DATASET CONTENT:
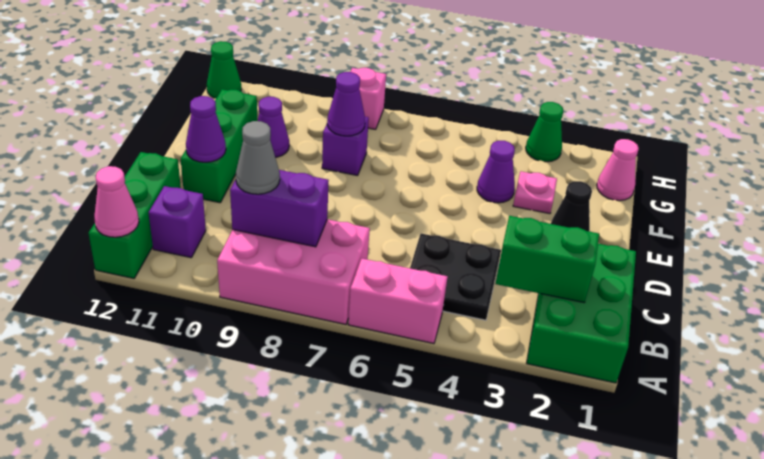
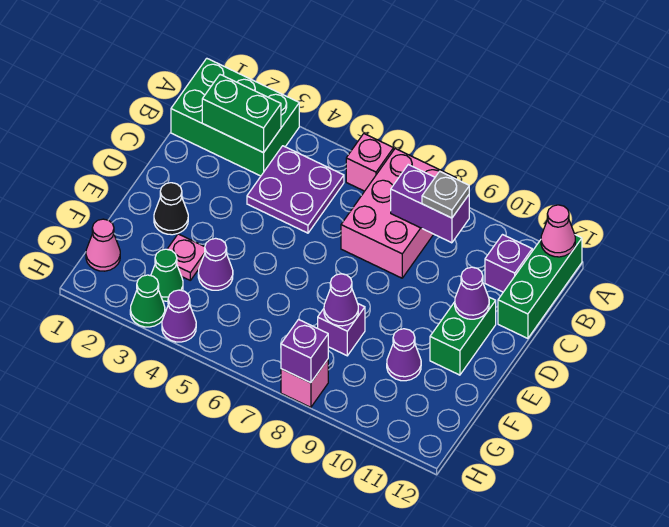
green brick A1:C2 level 1 -> green brick A1:B3 level 1
pink brick A5:A6 level 1 -> pink brick A6 level 1
pink brick A7:B9 level 1 -> pink brick A7:C8 level 1
black plate B4:C5 level 1 -> purple plate B4:C5 level 1
grey cone B9 level 3 -> grey plate B9 level 3
green brick D11:F11 level 1 -> green brick D11:E11 level 1
none -> purple cone H4 level 1
none -> purple brick H8 level 2
green cone H12 level 1 -> green cone G3 level 1

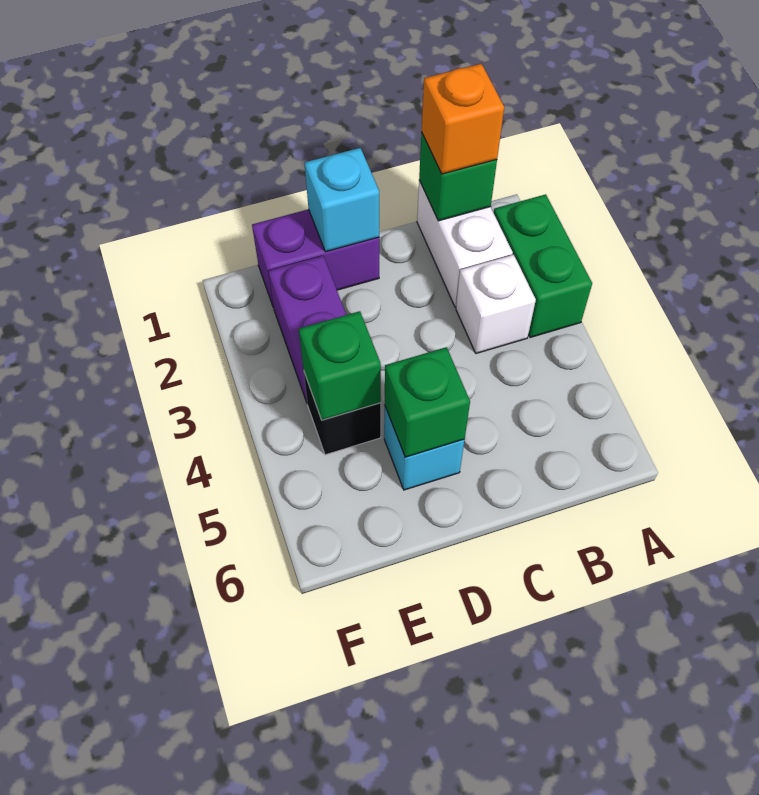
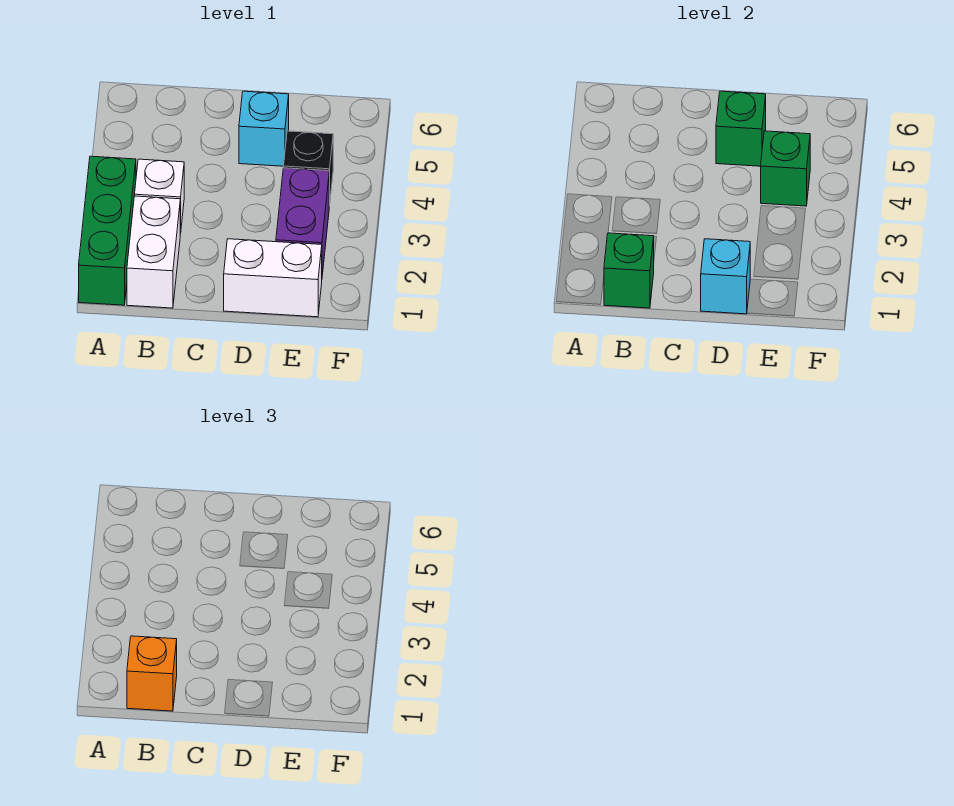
green brick A2:A3 level 1 -> green brick A1:A3 level 1
purple brick D1:E1 level 1 -> white brick D1:E1 level 1

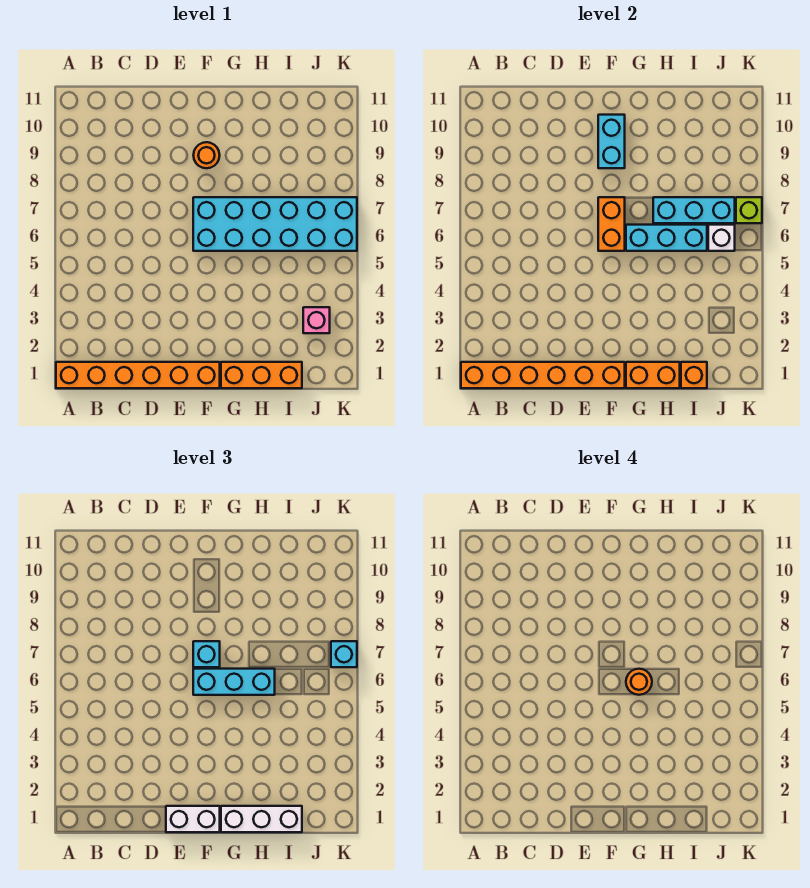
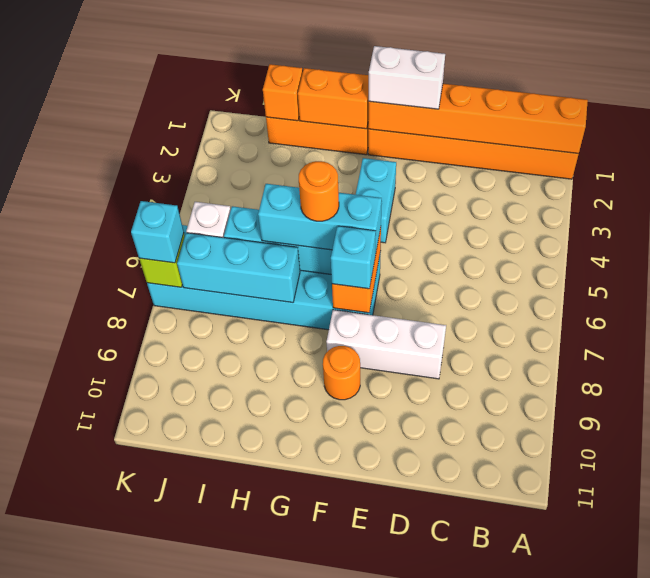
cyan brick F9:F10 level 2 -> cyan brick F3:F4 level 1
white brick G1:I1 level 3 -> white brick D8:F8 level 1
pink brick J3 level 1 -> none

ABOUT THIS TASK:
Please give the data above again in exact form and omit every picture.

ANSWER SPACE:
green brick A1:C2 level 1 -> green brick A1:B3 level 1
pink brick A5:A6 level 1 -> pink brick A6 level 1
pink brick A7:B9 level 1 -> pink brick A7:C8 level 1
black plate B4:C5 level 1 -> purple plate B4:C5 level 1
grey cone B9 level 3 -> grey plate B9 level 3
green brick D11:F11 level 1 -> green brick D11:E11 level 1
none -> purple cone H4 level 1
none -> purple brick H8 level 2
green cone H12 level 1 -> green cone G3 level 1

green brick A2:A3 level 1 -> green brick A1:A3 level 1
purple brick D1:E1 level 1 -> white brick D1:E1 level 1

cyan brick F9:F10 level 2 -> cyan brick F3:F4 level 1
white brick G1:I1 level 3 -> white brick D8:F8 level 1
pink brick J3 level 1 -> none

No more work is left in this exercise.